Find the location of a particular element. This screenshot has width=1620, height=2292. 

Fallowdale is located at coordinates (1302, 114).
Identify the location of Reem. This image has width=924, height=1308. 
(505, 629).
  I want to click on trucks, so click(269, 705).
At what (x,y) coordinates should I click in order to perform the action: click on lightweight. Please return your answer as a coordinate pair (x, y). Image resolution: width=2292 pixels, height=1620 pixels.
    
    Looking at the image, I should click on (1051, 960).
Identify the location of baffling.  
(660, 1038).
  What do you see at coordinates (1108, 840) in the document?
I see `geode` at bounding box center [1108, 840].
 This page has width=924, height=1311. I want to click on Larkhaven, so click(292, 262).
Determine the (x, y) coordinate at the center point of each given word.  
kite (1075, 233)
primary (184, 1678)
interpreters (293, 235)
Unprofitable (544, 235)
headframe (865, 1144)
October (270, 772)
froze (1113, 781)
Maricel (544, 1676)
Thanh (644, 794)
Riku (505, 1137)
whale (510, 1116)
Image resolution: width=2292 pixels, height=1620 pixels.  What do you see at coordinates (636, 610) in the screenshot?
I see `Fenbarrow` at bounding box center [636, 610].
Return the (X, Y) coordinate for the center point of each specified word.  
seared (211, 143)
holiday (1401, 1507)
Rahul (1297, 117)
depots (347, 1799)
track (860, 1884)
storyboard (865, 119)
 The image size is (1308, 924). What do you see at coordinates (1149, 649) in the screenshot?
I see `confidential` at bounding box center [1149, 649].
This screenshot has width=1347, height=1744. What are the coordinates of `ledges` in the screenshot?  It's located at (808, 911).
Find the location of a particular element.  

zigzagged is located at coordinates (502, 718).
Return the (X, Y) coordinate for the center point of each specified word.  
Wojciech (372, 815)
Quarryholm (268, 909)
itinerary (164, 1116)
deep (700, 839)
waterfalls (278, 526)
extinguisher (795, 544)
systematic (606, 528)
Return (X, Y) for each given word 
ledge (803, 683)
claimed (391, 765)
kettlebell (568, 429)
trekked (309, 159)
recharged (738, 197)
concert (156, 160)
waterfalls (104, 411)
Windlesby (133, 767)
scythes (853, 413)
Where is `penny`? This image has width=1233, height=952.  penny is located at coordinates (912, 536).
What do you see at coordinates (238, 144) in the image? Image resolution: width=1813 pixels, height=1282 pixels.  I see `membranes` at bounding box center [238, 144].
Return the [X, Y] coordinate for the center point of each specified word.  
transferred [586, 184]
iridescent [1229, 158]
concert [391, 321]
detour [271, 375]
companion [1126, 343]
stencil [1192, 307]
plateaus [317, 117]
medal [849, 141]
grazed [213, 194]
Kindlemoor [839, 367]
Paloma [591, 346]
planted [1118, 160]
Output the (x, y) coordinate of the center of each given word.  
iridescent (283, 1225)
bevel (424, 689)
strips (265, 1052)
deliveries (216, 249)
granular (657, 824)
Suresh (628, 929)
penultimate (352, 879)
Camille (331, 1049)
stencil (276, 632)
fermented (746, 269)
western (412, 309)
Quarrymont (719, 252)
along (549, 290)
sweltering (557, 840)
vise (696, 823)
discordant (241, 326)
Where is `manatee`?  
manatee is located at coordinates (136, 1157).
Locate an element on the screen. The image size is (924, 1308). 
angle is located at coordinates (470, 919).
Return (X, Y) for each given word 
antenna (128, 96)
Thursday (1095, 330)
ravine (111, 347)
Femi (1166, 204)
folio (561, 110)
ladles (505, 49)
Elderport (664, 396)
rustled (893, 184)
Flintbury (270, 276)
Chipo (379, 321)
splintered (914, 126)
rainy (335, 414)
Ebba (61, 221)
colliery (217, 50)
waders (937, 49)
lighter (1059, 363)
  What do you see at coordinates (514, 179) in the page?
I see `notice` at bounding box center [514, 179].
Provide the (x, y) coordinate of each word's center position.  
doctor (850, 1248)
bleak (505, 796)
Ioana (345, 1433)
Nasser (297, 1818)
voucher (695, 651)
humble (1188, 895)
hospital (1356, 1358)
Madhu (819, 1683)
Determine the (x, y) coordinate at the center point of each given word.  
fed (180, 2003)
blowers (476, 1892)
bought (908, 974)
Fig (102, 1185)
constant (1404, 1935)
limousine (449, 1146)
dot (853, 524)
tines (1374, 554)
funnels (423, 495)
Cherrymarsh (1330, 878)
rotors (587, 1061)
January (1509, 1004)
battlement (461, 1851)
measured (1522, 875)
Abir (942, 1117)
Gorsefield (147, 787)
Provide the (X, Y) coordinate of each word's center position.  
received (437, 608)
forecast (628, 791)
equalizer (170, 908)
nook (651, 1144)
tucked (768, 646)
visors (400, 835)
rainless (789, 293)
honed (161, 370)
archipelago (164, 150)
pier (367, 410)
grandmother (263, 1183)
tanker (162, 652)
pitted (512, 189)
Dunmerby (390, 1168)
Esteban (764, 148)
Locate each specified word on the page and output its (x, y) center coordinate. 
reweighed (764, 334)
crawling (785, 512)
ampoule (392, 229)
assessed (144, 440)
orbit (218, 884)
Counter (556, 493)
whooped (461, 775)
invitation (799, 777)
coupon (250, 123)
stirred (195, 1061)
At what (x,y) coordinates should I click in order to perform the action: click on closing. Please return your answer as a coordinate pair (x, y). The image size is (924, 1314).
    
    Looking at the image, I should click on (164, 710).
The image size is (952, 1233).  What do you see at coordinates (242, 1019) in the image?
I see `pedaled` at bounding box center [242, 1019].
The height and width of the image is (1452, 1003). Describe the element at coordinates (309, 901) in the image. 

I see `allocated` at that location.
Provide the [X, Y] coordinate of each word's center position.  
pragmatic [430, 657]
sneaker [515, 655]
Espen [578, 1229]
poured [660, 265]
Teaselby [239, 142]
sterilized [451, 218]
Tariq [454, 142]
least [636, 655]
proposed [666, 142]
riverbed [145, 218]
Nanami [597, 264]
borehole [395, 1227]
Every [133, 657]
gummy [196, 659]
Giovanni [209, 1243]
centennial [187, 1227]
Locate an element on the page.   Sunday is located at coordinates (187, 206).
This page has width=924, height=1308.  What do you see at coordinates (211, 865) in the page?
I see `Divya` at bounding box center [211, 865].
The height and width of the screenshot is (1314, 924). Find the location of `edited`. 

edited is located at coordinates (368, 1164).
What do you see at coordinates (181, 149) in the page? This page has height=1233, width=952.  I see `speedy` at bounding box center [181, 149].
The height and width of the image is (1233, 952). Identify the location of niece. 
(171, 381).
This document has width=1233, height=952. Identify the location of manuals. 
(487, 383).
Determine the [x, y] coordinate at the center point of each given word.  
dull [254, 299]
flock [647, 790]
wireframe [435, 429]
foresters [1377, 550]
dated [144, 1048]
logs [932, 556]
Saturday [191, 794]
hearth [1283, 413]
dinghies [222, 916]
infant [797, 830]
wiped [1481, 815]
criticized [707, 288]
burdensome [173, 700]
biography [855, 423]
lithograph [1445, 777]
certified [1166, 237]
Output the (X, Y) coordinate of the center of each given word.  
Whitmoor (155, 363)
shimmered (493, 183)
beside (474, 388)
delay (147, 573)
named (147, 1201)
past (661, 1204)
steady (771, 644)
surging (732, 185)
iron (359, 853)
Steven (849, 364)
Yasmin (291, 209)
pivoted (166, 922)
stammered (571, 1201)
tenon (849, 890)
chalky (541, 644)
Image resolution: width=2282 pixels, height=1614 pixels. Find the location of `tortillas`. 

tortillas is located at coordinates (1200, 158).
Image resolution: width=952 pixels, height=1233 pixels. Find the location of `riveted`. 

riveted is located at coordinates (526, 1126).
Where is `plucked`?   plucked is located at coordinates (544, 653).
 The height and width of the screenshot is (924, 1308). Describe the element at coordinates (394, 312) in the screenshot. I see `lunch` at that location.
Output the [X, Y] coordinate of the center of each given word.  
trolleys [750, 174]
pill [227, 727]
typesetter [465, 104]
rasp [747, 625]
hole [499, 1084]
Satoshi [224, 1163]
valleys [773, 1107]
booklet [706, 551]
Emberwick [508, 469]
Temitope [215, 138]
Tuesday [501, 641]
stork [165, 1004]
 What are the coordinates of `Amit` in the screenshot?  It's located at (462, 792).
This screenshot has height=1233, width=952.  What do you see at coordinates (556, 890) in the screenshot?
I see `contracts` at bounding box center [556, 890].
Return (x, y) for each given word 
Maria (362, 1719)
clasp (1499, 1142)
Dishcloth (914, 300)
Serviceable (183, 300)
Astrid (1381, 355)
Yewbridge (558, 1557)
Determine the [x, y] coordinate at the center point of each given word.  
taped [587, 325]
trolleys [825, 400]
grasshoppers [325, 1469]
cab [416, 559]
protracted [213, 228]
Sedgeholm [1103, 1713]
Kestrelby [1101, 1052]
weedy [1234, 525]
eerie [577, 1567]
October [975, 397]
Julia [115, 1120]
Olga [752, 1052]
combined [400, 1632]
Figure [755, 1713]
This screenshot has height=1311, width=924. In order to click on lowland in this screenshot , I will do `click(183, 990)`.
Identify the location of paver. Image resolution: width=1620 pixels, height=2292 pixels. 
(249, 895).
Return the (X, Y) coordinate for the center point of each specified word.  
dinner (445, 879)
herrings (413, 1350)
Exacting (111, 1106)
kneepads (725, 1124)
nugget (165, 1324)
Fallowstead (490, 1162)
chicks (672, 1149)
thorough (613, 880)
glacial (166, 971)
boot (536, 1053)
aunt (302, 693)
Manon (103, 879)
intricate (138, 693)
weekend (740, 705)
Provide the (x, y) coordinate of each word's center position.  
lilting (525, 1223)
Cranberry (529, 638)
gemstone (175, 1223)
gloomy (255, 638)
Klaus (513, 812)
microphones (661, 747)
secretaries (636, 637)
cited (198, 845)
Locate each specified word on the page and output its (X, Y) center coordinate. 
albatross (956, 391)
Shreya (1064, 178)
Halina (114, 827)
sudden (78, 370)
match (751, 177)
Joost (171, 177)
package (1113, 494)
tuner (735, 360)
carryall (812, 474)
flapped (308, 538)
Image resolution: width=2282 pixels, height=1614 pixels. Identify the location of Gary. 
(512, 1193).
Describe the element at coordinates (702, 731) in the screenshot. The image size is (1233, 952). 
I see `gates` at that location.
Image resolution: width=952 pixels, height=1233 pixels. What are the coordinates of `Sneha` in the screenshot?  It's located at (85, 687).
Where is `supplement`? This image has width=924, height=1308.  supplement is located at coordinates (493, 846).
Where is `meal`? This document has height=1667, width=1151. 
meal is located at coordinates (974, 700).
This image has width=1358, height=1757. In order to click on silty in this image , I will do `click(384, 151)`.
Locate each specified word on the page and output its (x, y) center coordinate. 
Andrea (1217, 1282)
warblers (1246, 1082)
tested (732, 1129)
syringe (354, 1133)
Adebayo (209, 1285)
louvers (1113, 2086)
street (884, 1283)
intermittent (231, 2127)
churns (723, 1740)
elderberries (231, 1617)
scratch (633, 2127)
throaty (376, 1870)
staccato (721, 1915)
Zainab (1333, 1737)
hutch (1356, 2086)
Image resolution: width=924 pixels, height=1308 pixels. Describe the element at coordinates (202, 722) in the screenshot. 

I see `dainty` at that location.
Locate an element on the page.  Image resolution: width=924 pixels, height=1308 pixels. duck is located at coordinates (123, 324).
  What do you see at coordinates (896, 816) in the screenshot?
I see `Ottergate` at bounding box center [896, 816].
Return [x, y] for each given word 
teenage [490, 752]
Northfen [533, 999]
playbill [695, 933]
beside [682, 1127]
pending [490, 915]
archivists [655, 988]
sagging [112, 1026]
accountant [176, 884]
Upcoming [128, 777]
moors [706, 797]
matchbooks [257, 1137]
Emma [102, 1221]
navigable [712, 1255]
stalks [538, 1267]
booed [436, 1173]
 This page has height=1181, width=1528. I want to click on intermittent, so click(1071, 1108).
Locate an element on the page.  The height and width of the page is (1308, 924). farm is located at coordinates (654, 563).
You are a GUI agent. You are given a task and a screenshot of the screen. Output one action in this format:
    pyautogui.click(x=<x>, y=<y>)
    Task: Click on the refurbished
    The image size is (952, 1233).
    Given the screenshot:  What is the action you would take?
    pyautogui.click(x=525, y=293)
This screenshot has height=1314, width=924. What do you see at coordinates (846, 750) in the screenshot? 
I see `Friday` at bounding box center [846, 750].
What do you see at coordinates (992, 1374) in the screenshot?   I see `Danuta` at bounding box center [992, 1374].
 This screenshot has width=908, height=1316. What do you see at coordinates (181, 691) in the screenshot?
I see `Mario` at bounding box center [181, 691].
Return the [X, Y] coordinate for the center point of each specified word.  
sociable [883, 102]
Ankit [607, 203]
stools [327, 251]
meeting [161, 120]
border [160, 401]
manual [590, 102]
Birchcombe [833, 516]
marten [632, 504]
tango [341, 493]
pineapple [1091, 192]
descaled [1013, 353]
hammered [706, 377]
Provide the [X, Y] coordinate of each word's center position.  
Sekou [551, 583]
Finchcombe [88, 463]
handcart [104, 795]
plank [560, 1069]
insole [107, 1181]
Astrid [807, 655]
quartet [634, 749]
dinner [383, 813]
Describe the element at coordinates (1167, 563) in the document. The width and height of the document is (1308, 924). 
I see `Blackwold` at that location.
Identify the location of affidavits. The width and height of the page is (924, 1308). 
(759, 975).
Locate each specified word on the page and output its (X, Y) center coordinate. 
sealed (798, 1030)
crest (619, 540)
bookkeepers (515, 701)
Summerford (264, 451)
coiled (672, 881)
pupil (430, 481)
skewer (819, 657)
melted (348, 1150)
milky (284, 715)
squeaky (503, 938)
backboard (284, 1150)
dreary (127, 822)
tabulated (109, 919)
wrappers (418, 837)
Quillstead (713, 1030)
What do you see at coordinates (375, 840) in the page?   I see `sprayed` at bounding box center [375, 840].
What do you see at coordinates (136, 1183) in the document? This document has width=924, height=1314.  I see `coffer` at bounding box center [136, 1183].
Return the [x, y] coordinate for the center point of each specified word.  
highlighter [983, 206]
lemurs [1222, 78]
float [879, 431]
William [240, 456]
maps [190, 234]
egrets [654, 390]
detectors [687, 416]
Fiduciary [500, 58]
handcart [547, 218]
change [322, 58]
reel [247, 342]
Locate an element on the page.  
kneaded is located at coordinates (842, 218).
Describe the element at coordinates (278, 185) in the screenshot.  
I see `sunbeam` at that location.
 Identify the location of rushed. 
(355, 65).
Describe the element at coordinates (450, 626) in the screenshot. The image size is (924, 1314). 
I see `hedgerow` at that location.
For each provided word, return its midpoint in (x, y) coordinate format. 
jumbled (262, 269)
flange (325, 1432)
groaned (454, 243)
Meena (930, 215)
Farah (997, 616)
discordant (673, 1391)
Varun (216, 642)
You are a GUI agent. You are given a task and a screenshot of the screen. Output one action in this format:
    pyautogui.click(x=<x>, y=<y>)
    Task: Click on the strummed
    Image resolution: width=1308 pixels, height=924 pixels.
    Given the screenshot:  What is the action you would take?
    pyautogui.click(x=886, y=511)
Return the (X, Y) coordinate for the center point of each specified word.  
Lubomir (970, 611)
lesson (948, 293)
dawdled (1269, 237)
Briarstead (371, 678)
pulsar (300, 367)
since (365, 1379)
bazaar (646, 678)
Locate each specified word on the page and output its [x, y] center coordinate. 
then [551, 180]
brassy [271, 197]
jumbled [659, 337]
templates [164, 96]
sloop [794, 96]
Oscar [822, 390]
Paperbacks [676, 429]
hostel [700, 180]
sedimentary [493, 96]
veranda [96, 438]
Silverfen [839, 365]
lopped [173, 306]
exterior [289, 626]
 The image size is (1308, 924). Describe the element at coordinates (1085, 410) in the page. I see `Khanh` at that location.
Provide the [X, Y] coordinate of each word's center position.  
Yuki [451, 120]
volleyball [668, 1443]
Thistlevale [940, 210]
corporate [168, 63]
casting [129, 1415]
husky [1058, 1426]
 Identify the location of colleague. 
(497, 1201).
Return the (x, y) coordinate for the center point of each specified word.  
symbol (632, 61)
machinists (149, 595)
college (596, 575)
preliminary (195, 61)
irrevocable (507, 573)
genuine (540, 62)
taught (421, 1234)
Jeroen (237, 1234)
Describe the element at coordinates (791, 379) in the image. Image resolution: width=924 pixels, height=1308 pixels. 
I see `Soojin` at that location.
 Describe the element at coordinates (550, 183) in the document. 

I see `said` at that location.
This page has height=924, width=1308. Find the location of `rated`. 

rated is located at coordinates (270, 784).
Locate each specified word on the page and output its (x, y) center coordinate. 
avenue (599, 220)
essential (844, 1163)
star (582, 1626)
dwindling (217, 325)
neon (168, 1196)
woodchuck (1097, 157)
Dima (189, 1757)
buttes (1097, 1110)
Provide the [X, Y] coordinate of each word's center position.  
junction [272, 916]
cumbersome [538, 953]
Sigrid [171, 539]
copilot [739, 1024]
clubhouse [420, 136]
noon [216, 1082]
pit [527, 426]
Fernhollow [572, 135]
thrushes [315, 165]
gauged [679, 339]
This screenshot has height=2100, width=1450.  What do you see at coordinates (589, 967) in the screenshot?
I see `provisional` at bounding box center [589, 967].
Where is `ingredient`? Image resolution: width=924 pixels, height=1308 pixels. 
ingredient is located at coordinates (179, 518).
+++
> [DIRECTION]: Reproduce the entries verbatim, from the line with "volleyball [668, 1443]" up to and including the line with "rated is located at coordinates (270, 784).".

> [THE RESULT]:
volleyball [668, 1443]
Thistlevale [940, 210]
corporate [168, 63]
casting [129, 1415]
husky [1058, 1426]
 Identify the location of colleague. 
(497, 1201).
Return the (x, y) coordinate for the center point of each specified word.  
symbol (632, 61)
machinists (149, 595)
college (596, 575)
preliminary (195, 61)
irrevocable (507, 573)
genuine (540, 62)
taught (421, 1234)
Jeroen (237, 1234)
Describe the element at coordinates (791, 379) in the image. Image resolution: width=924 pixels, height=1308 pixels. 
I see `Soojin` at that location.
 Describe the element at coordinates (550, 183) in the document. 

I see `said` at that location.
This page has height=924, width=1308. Find the location of `rated`. 

rated is located at coordinates (270, 784).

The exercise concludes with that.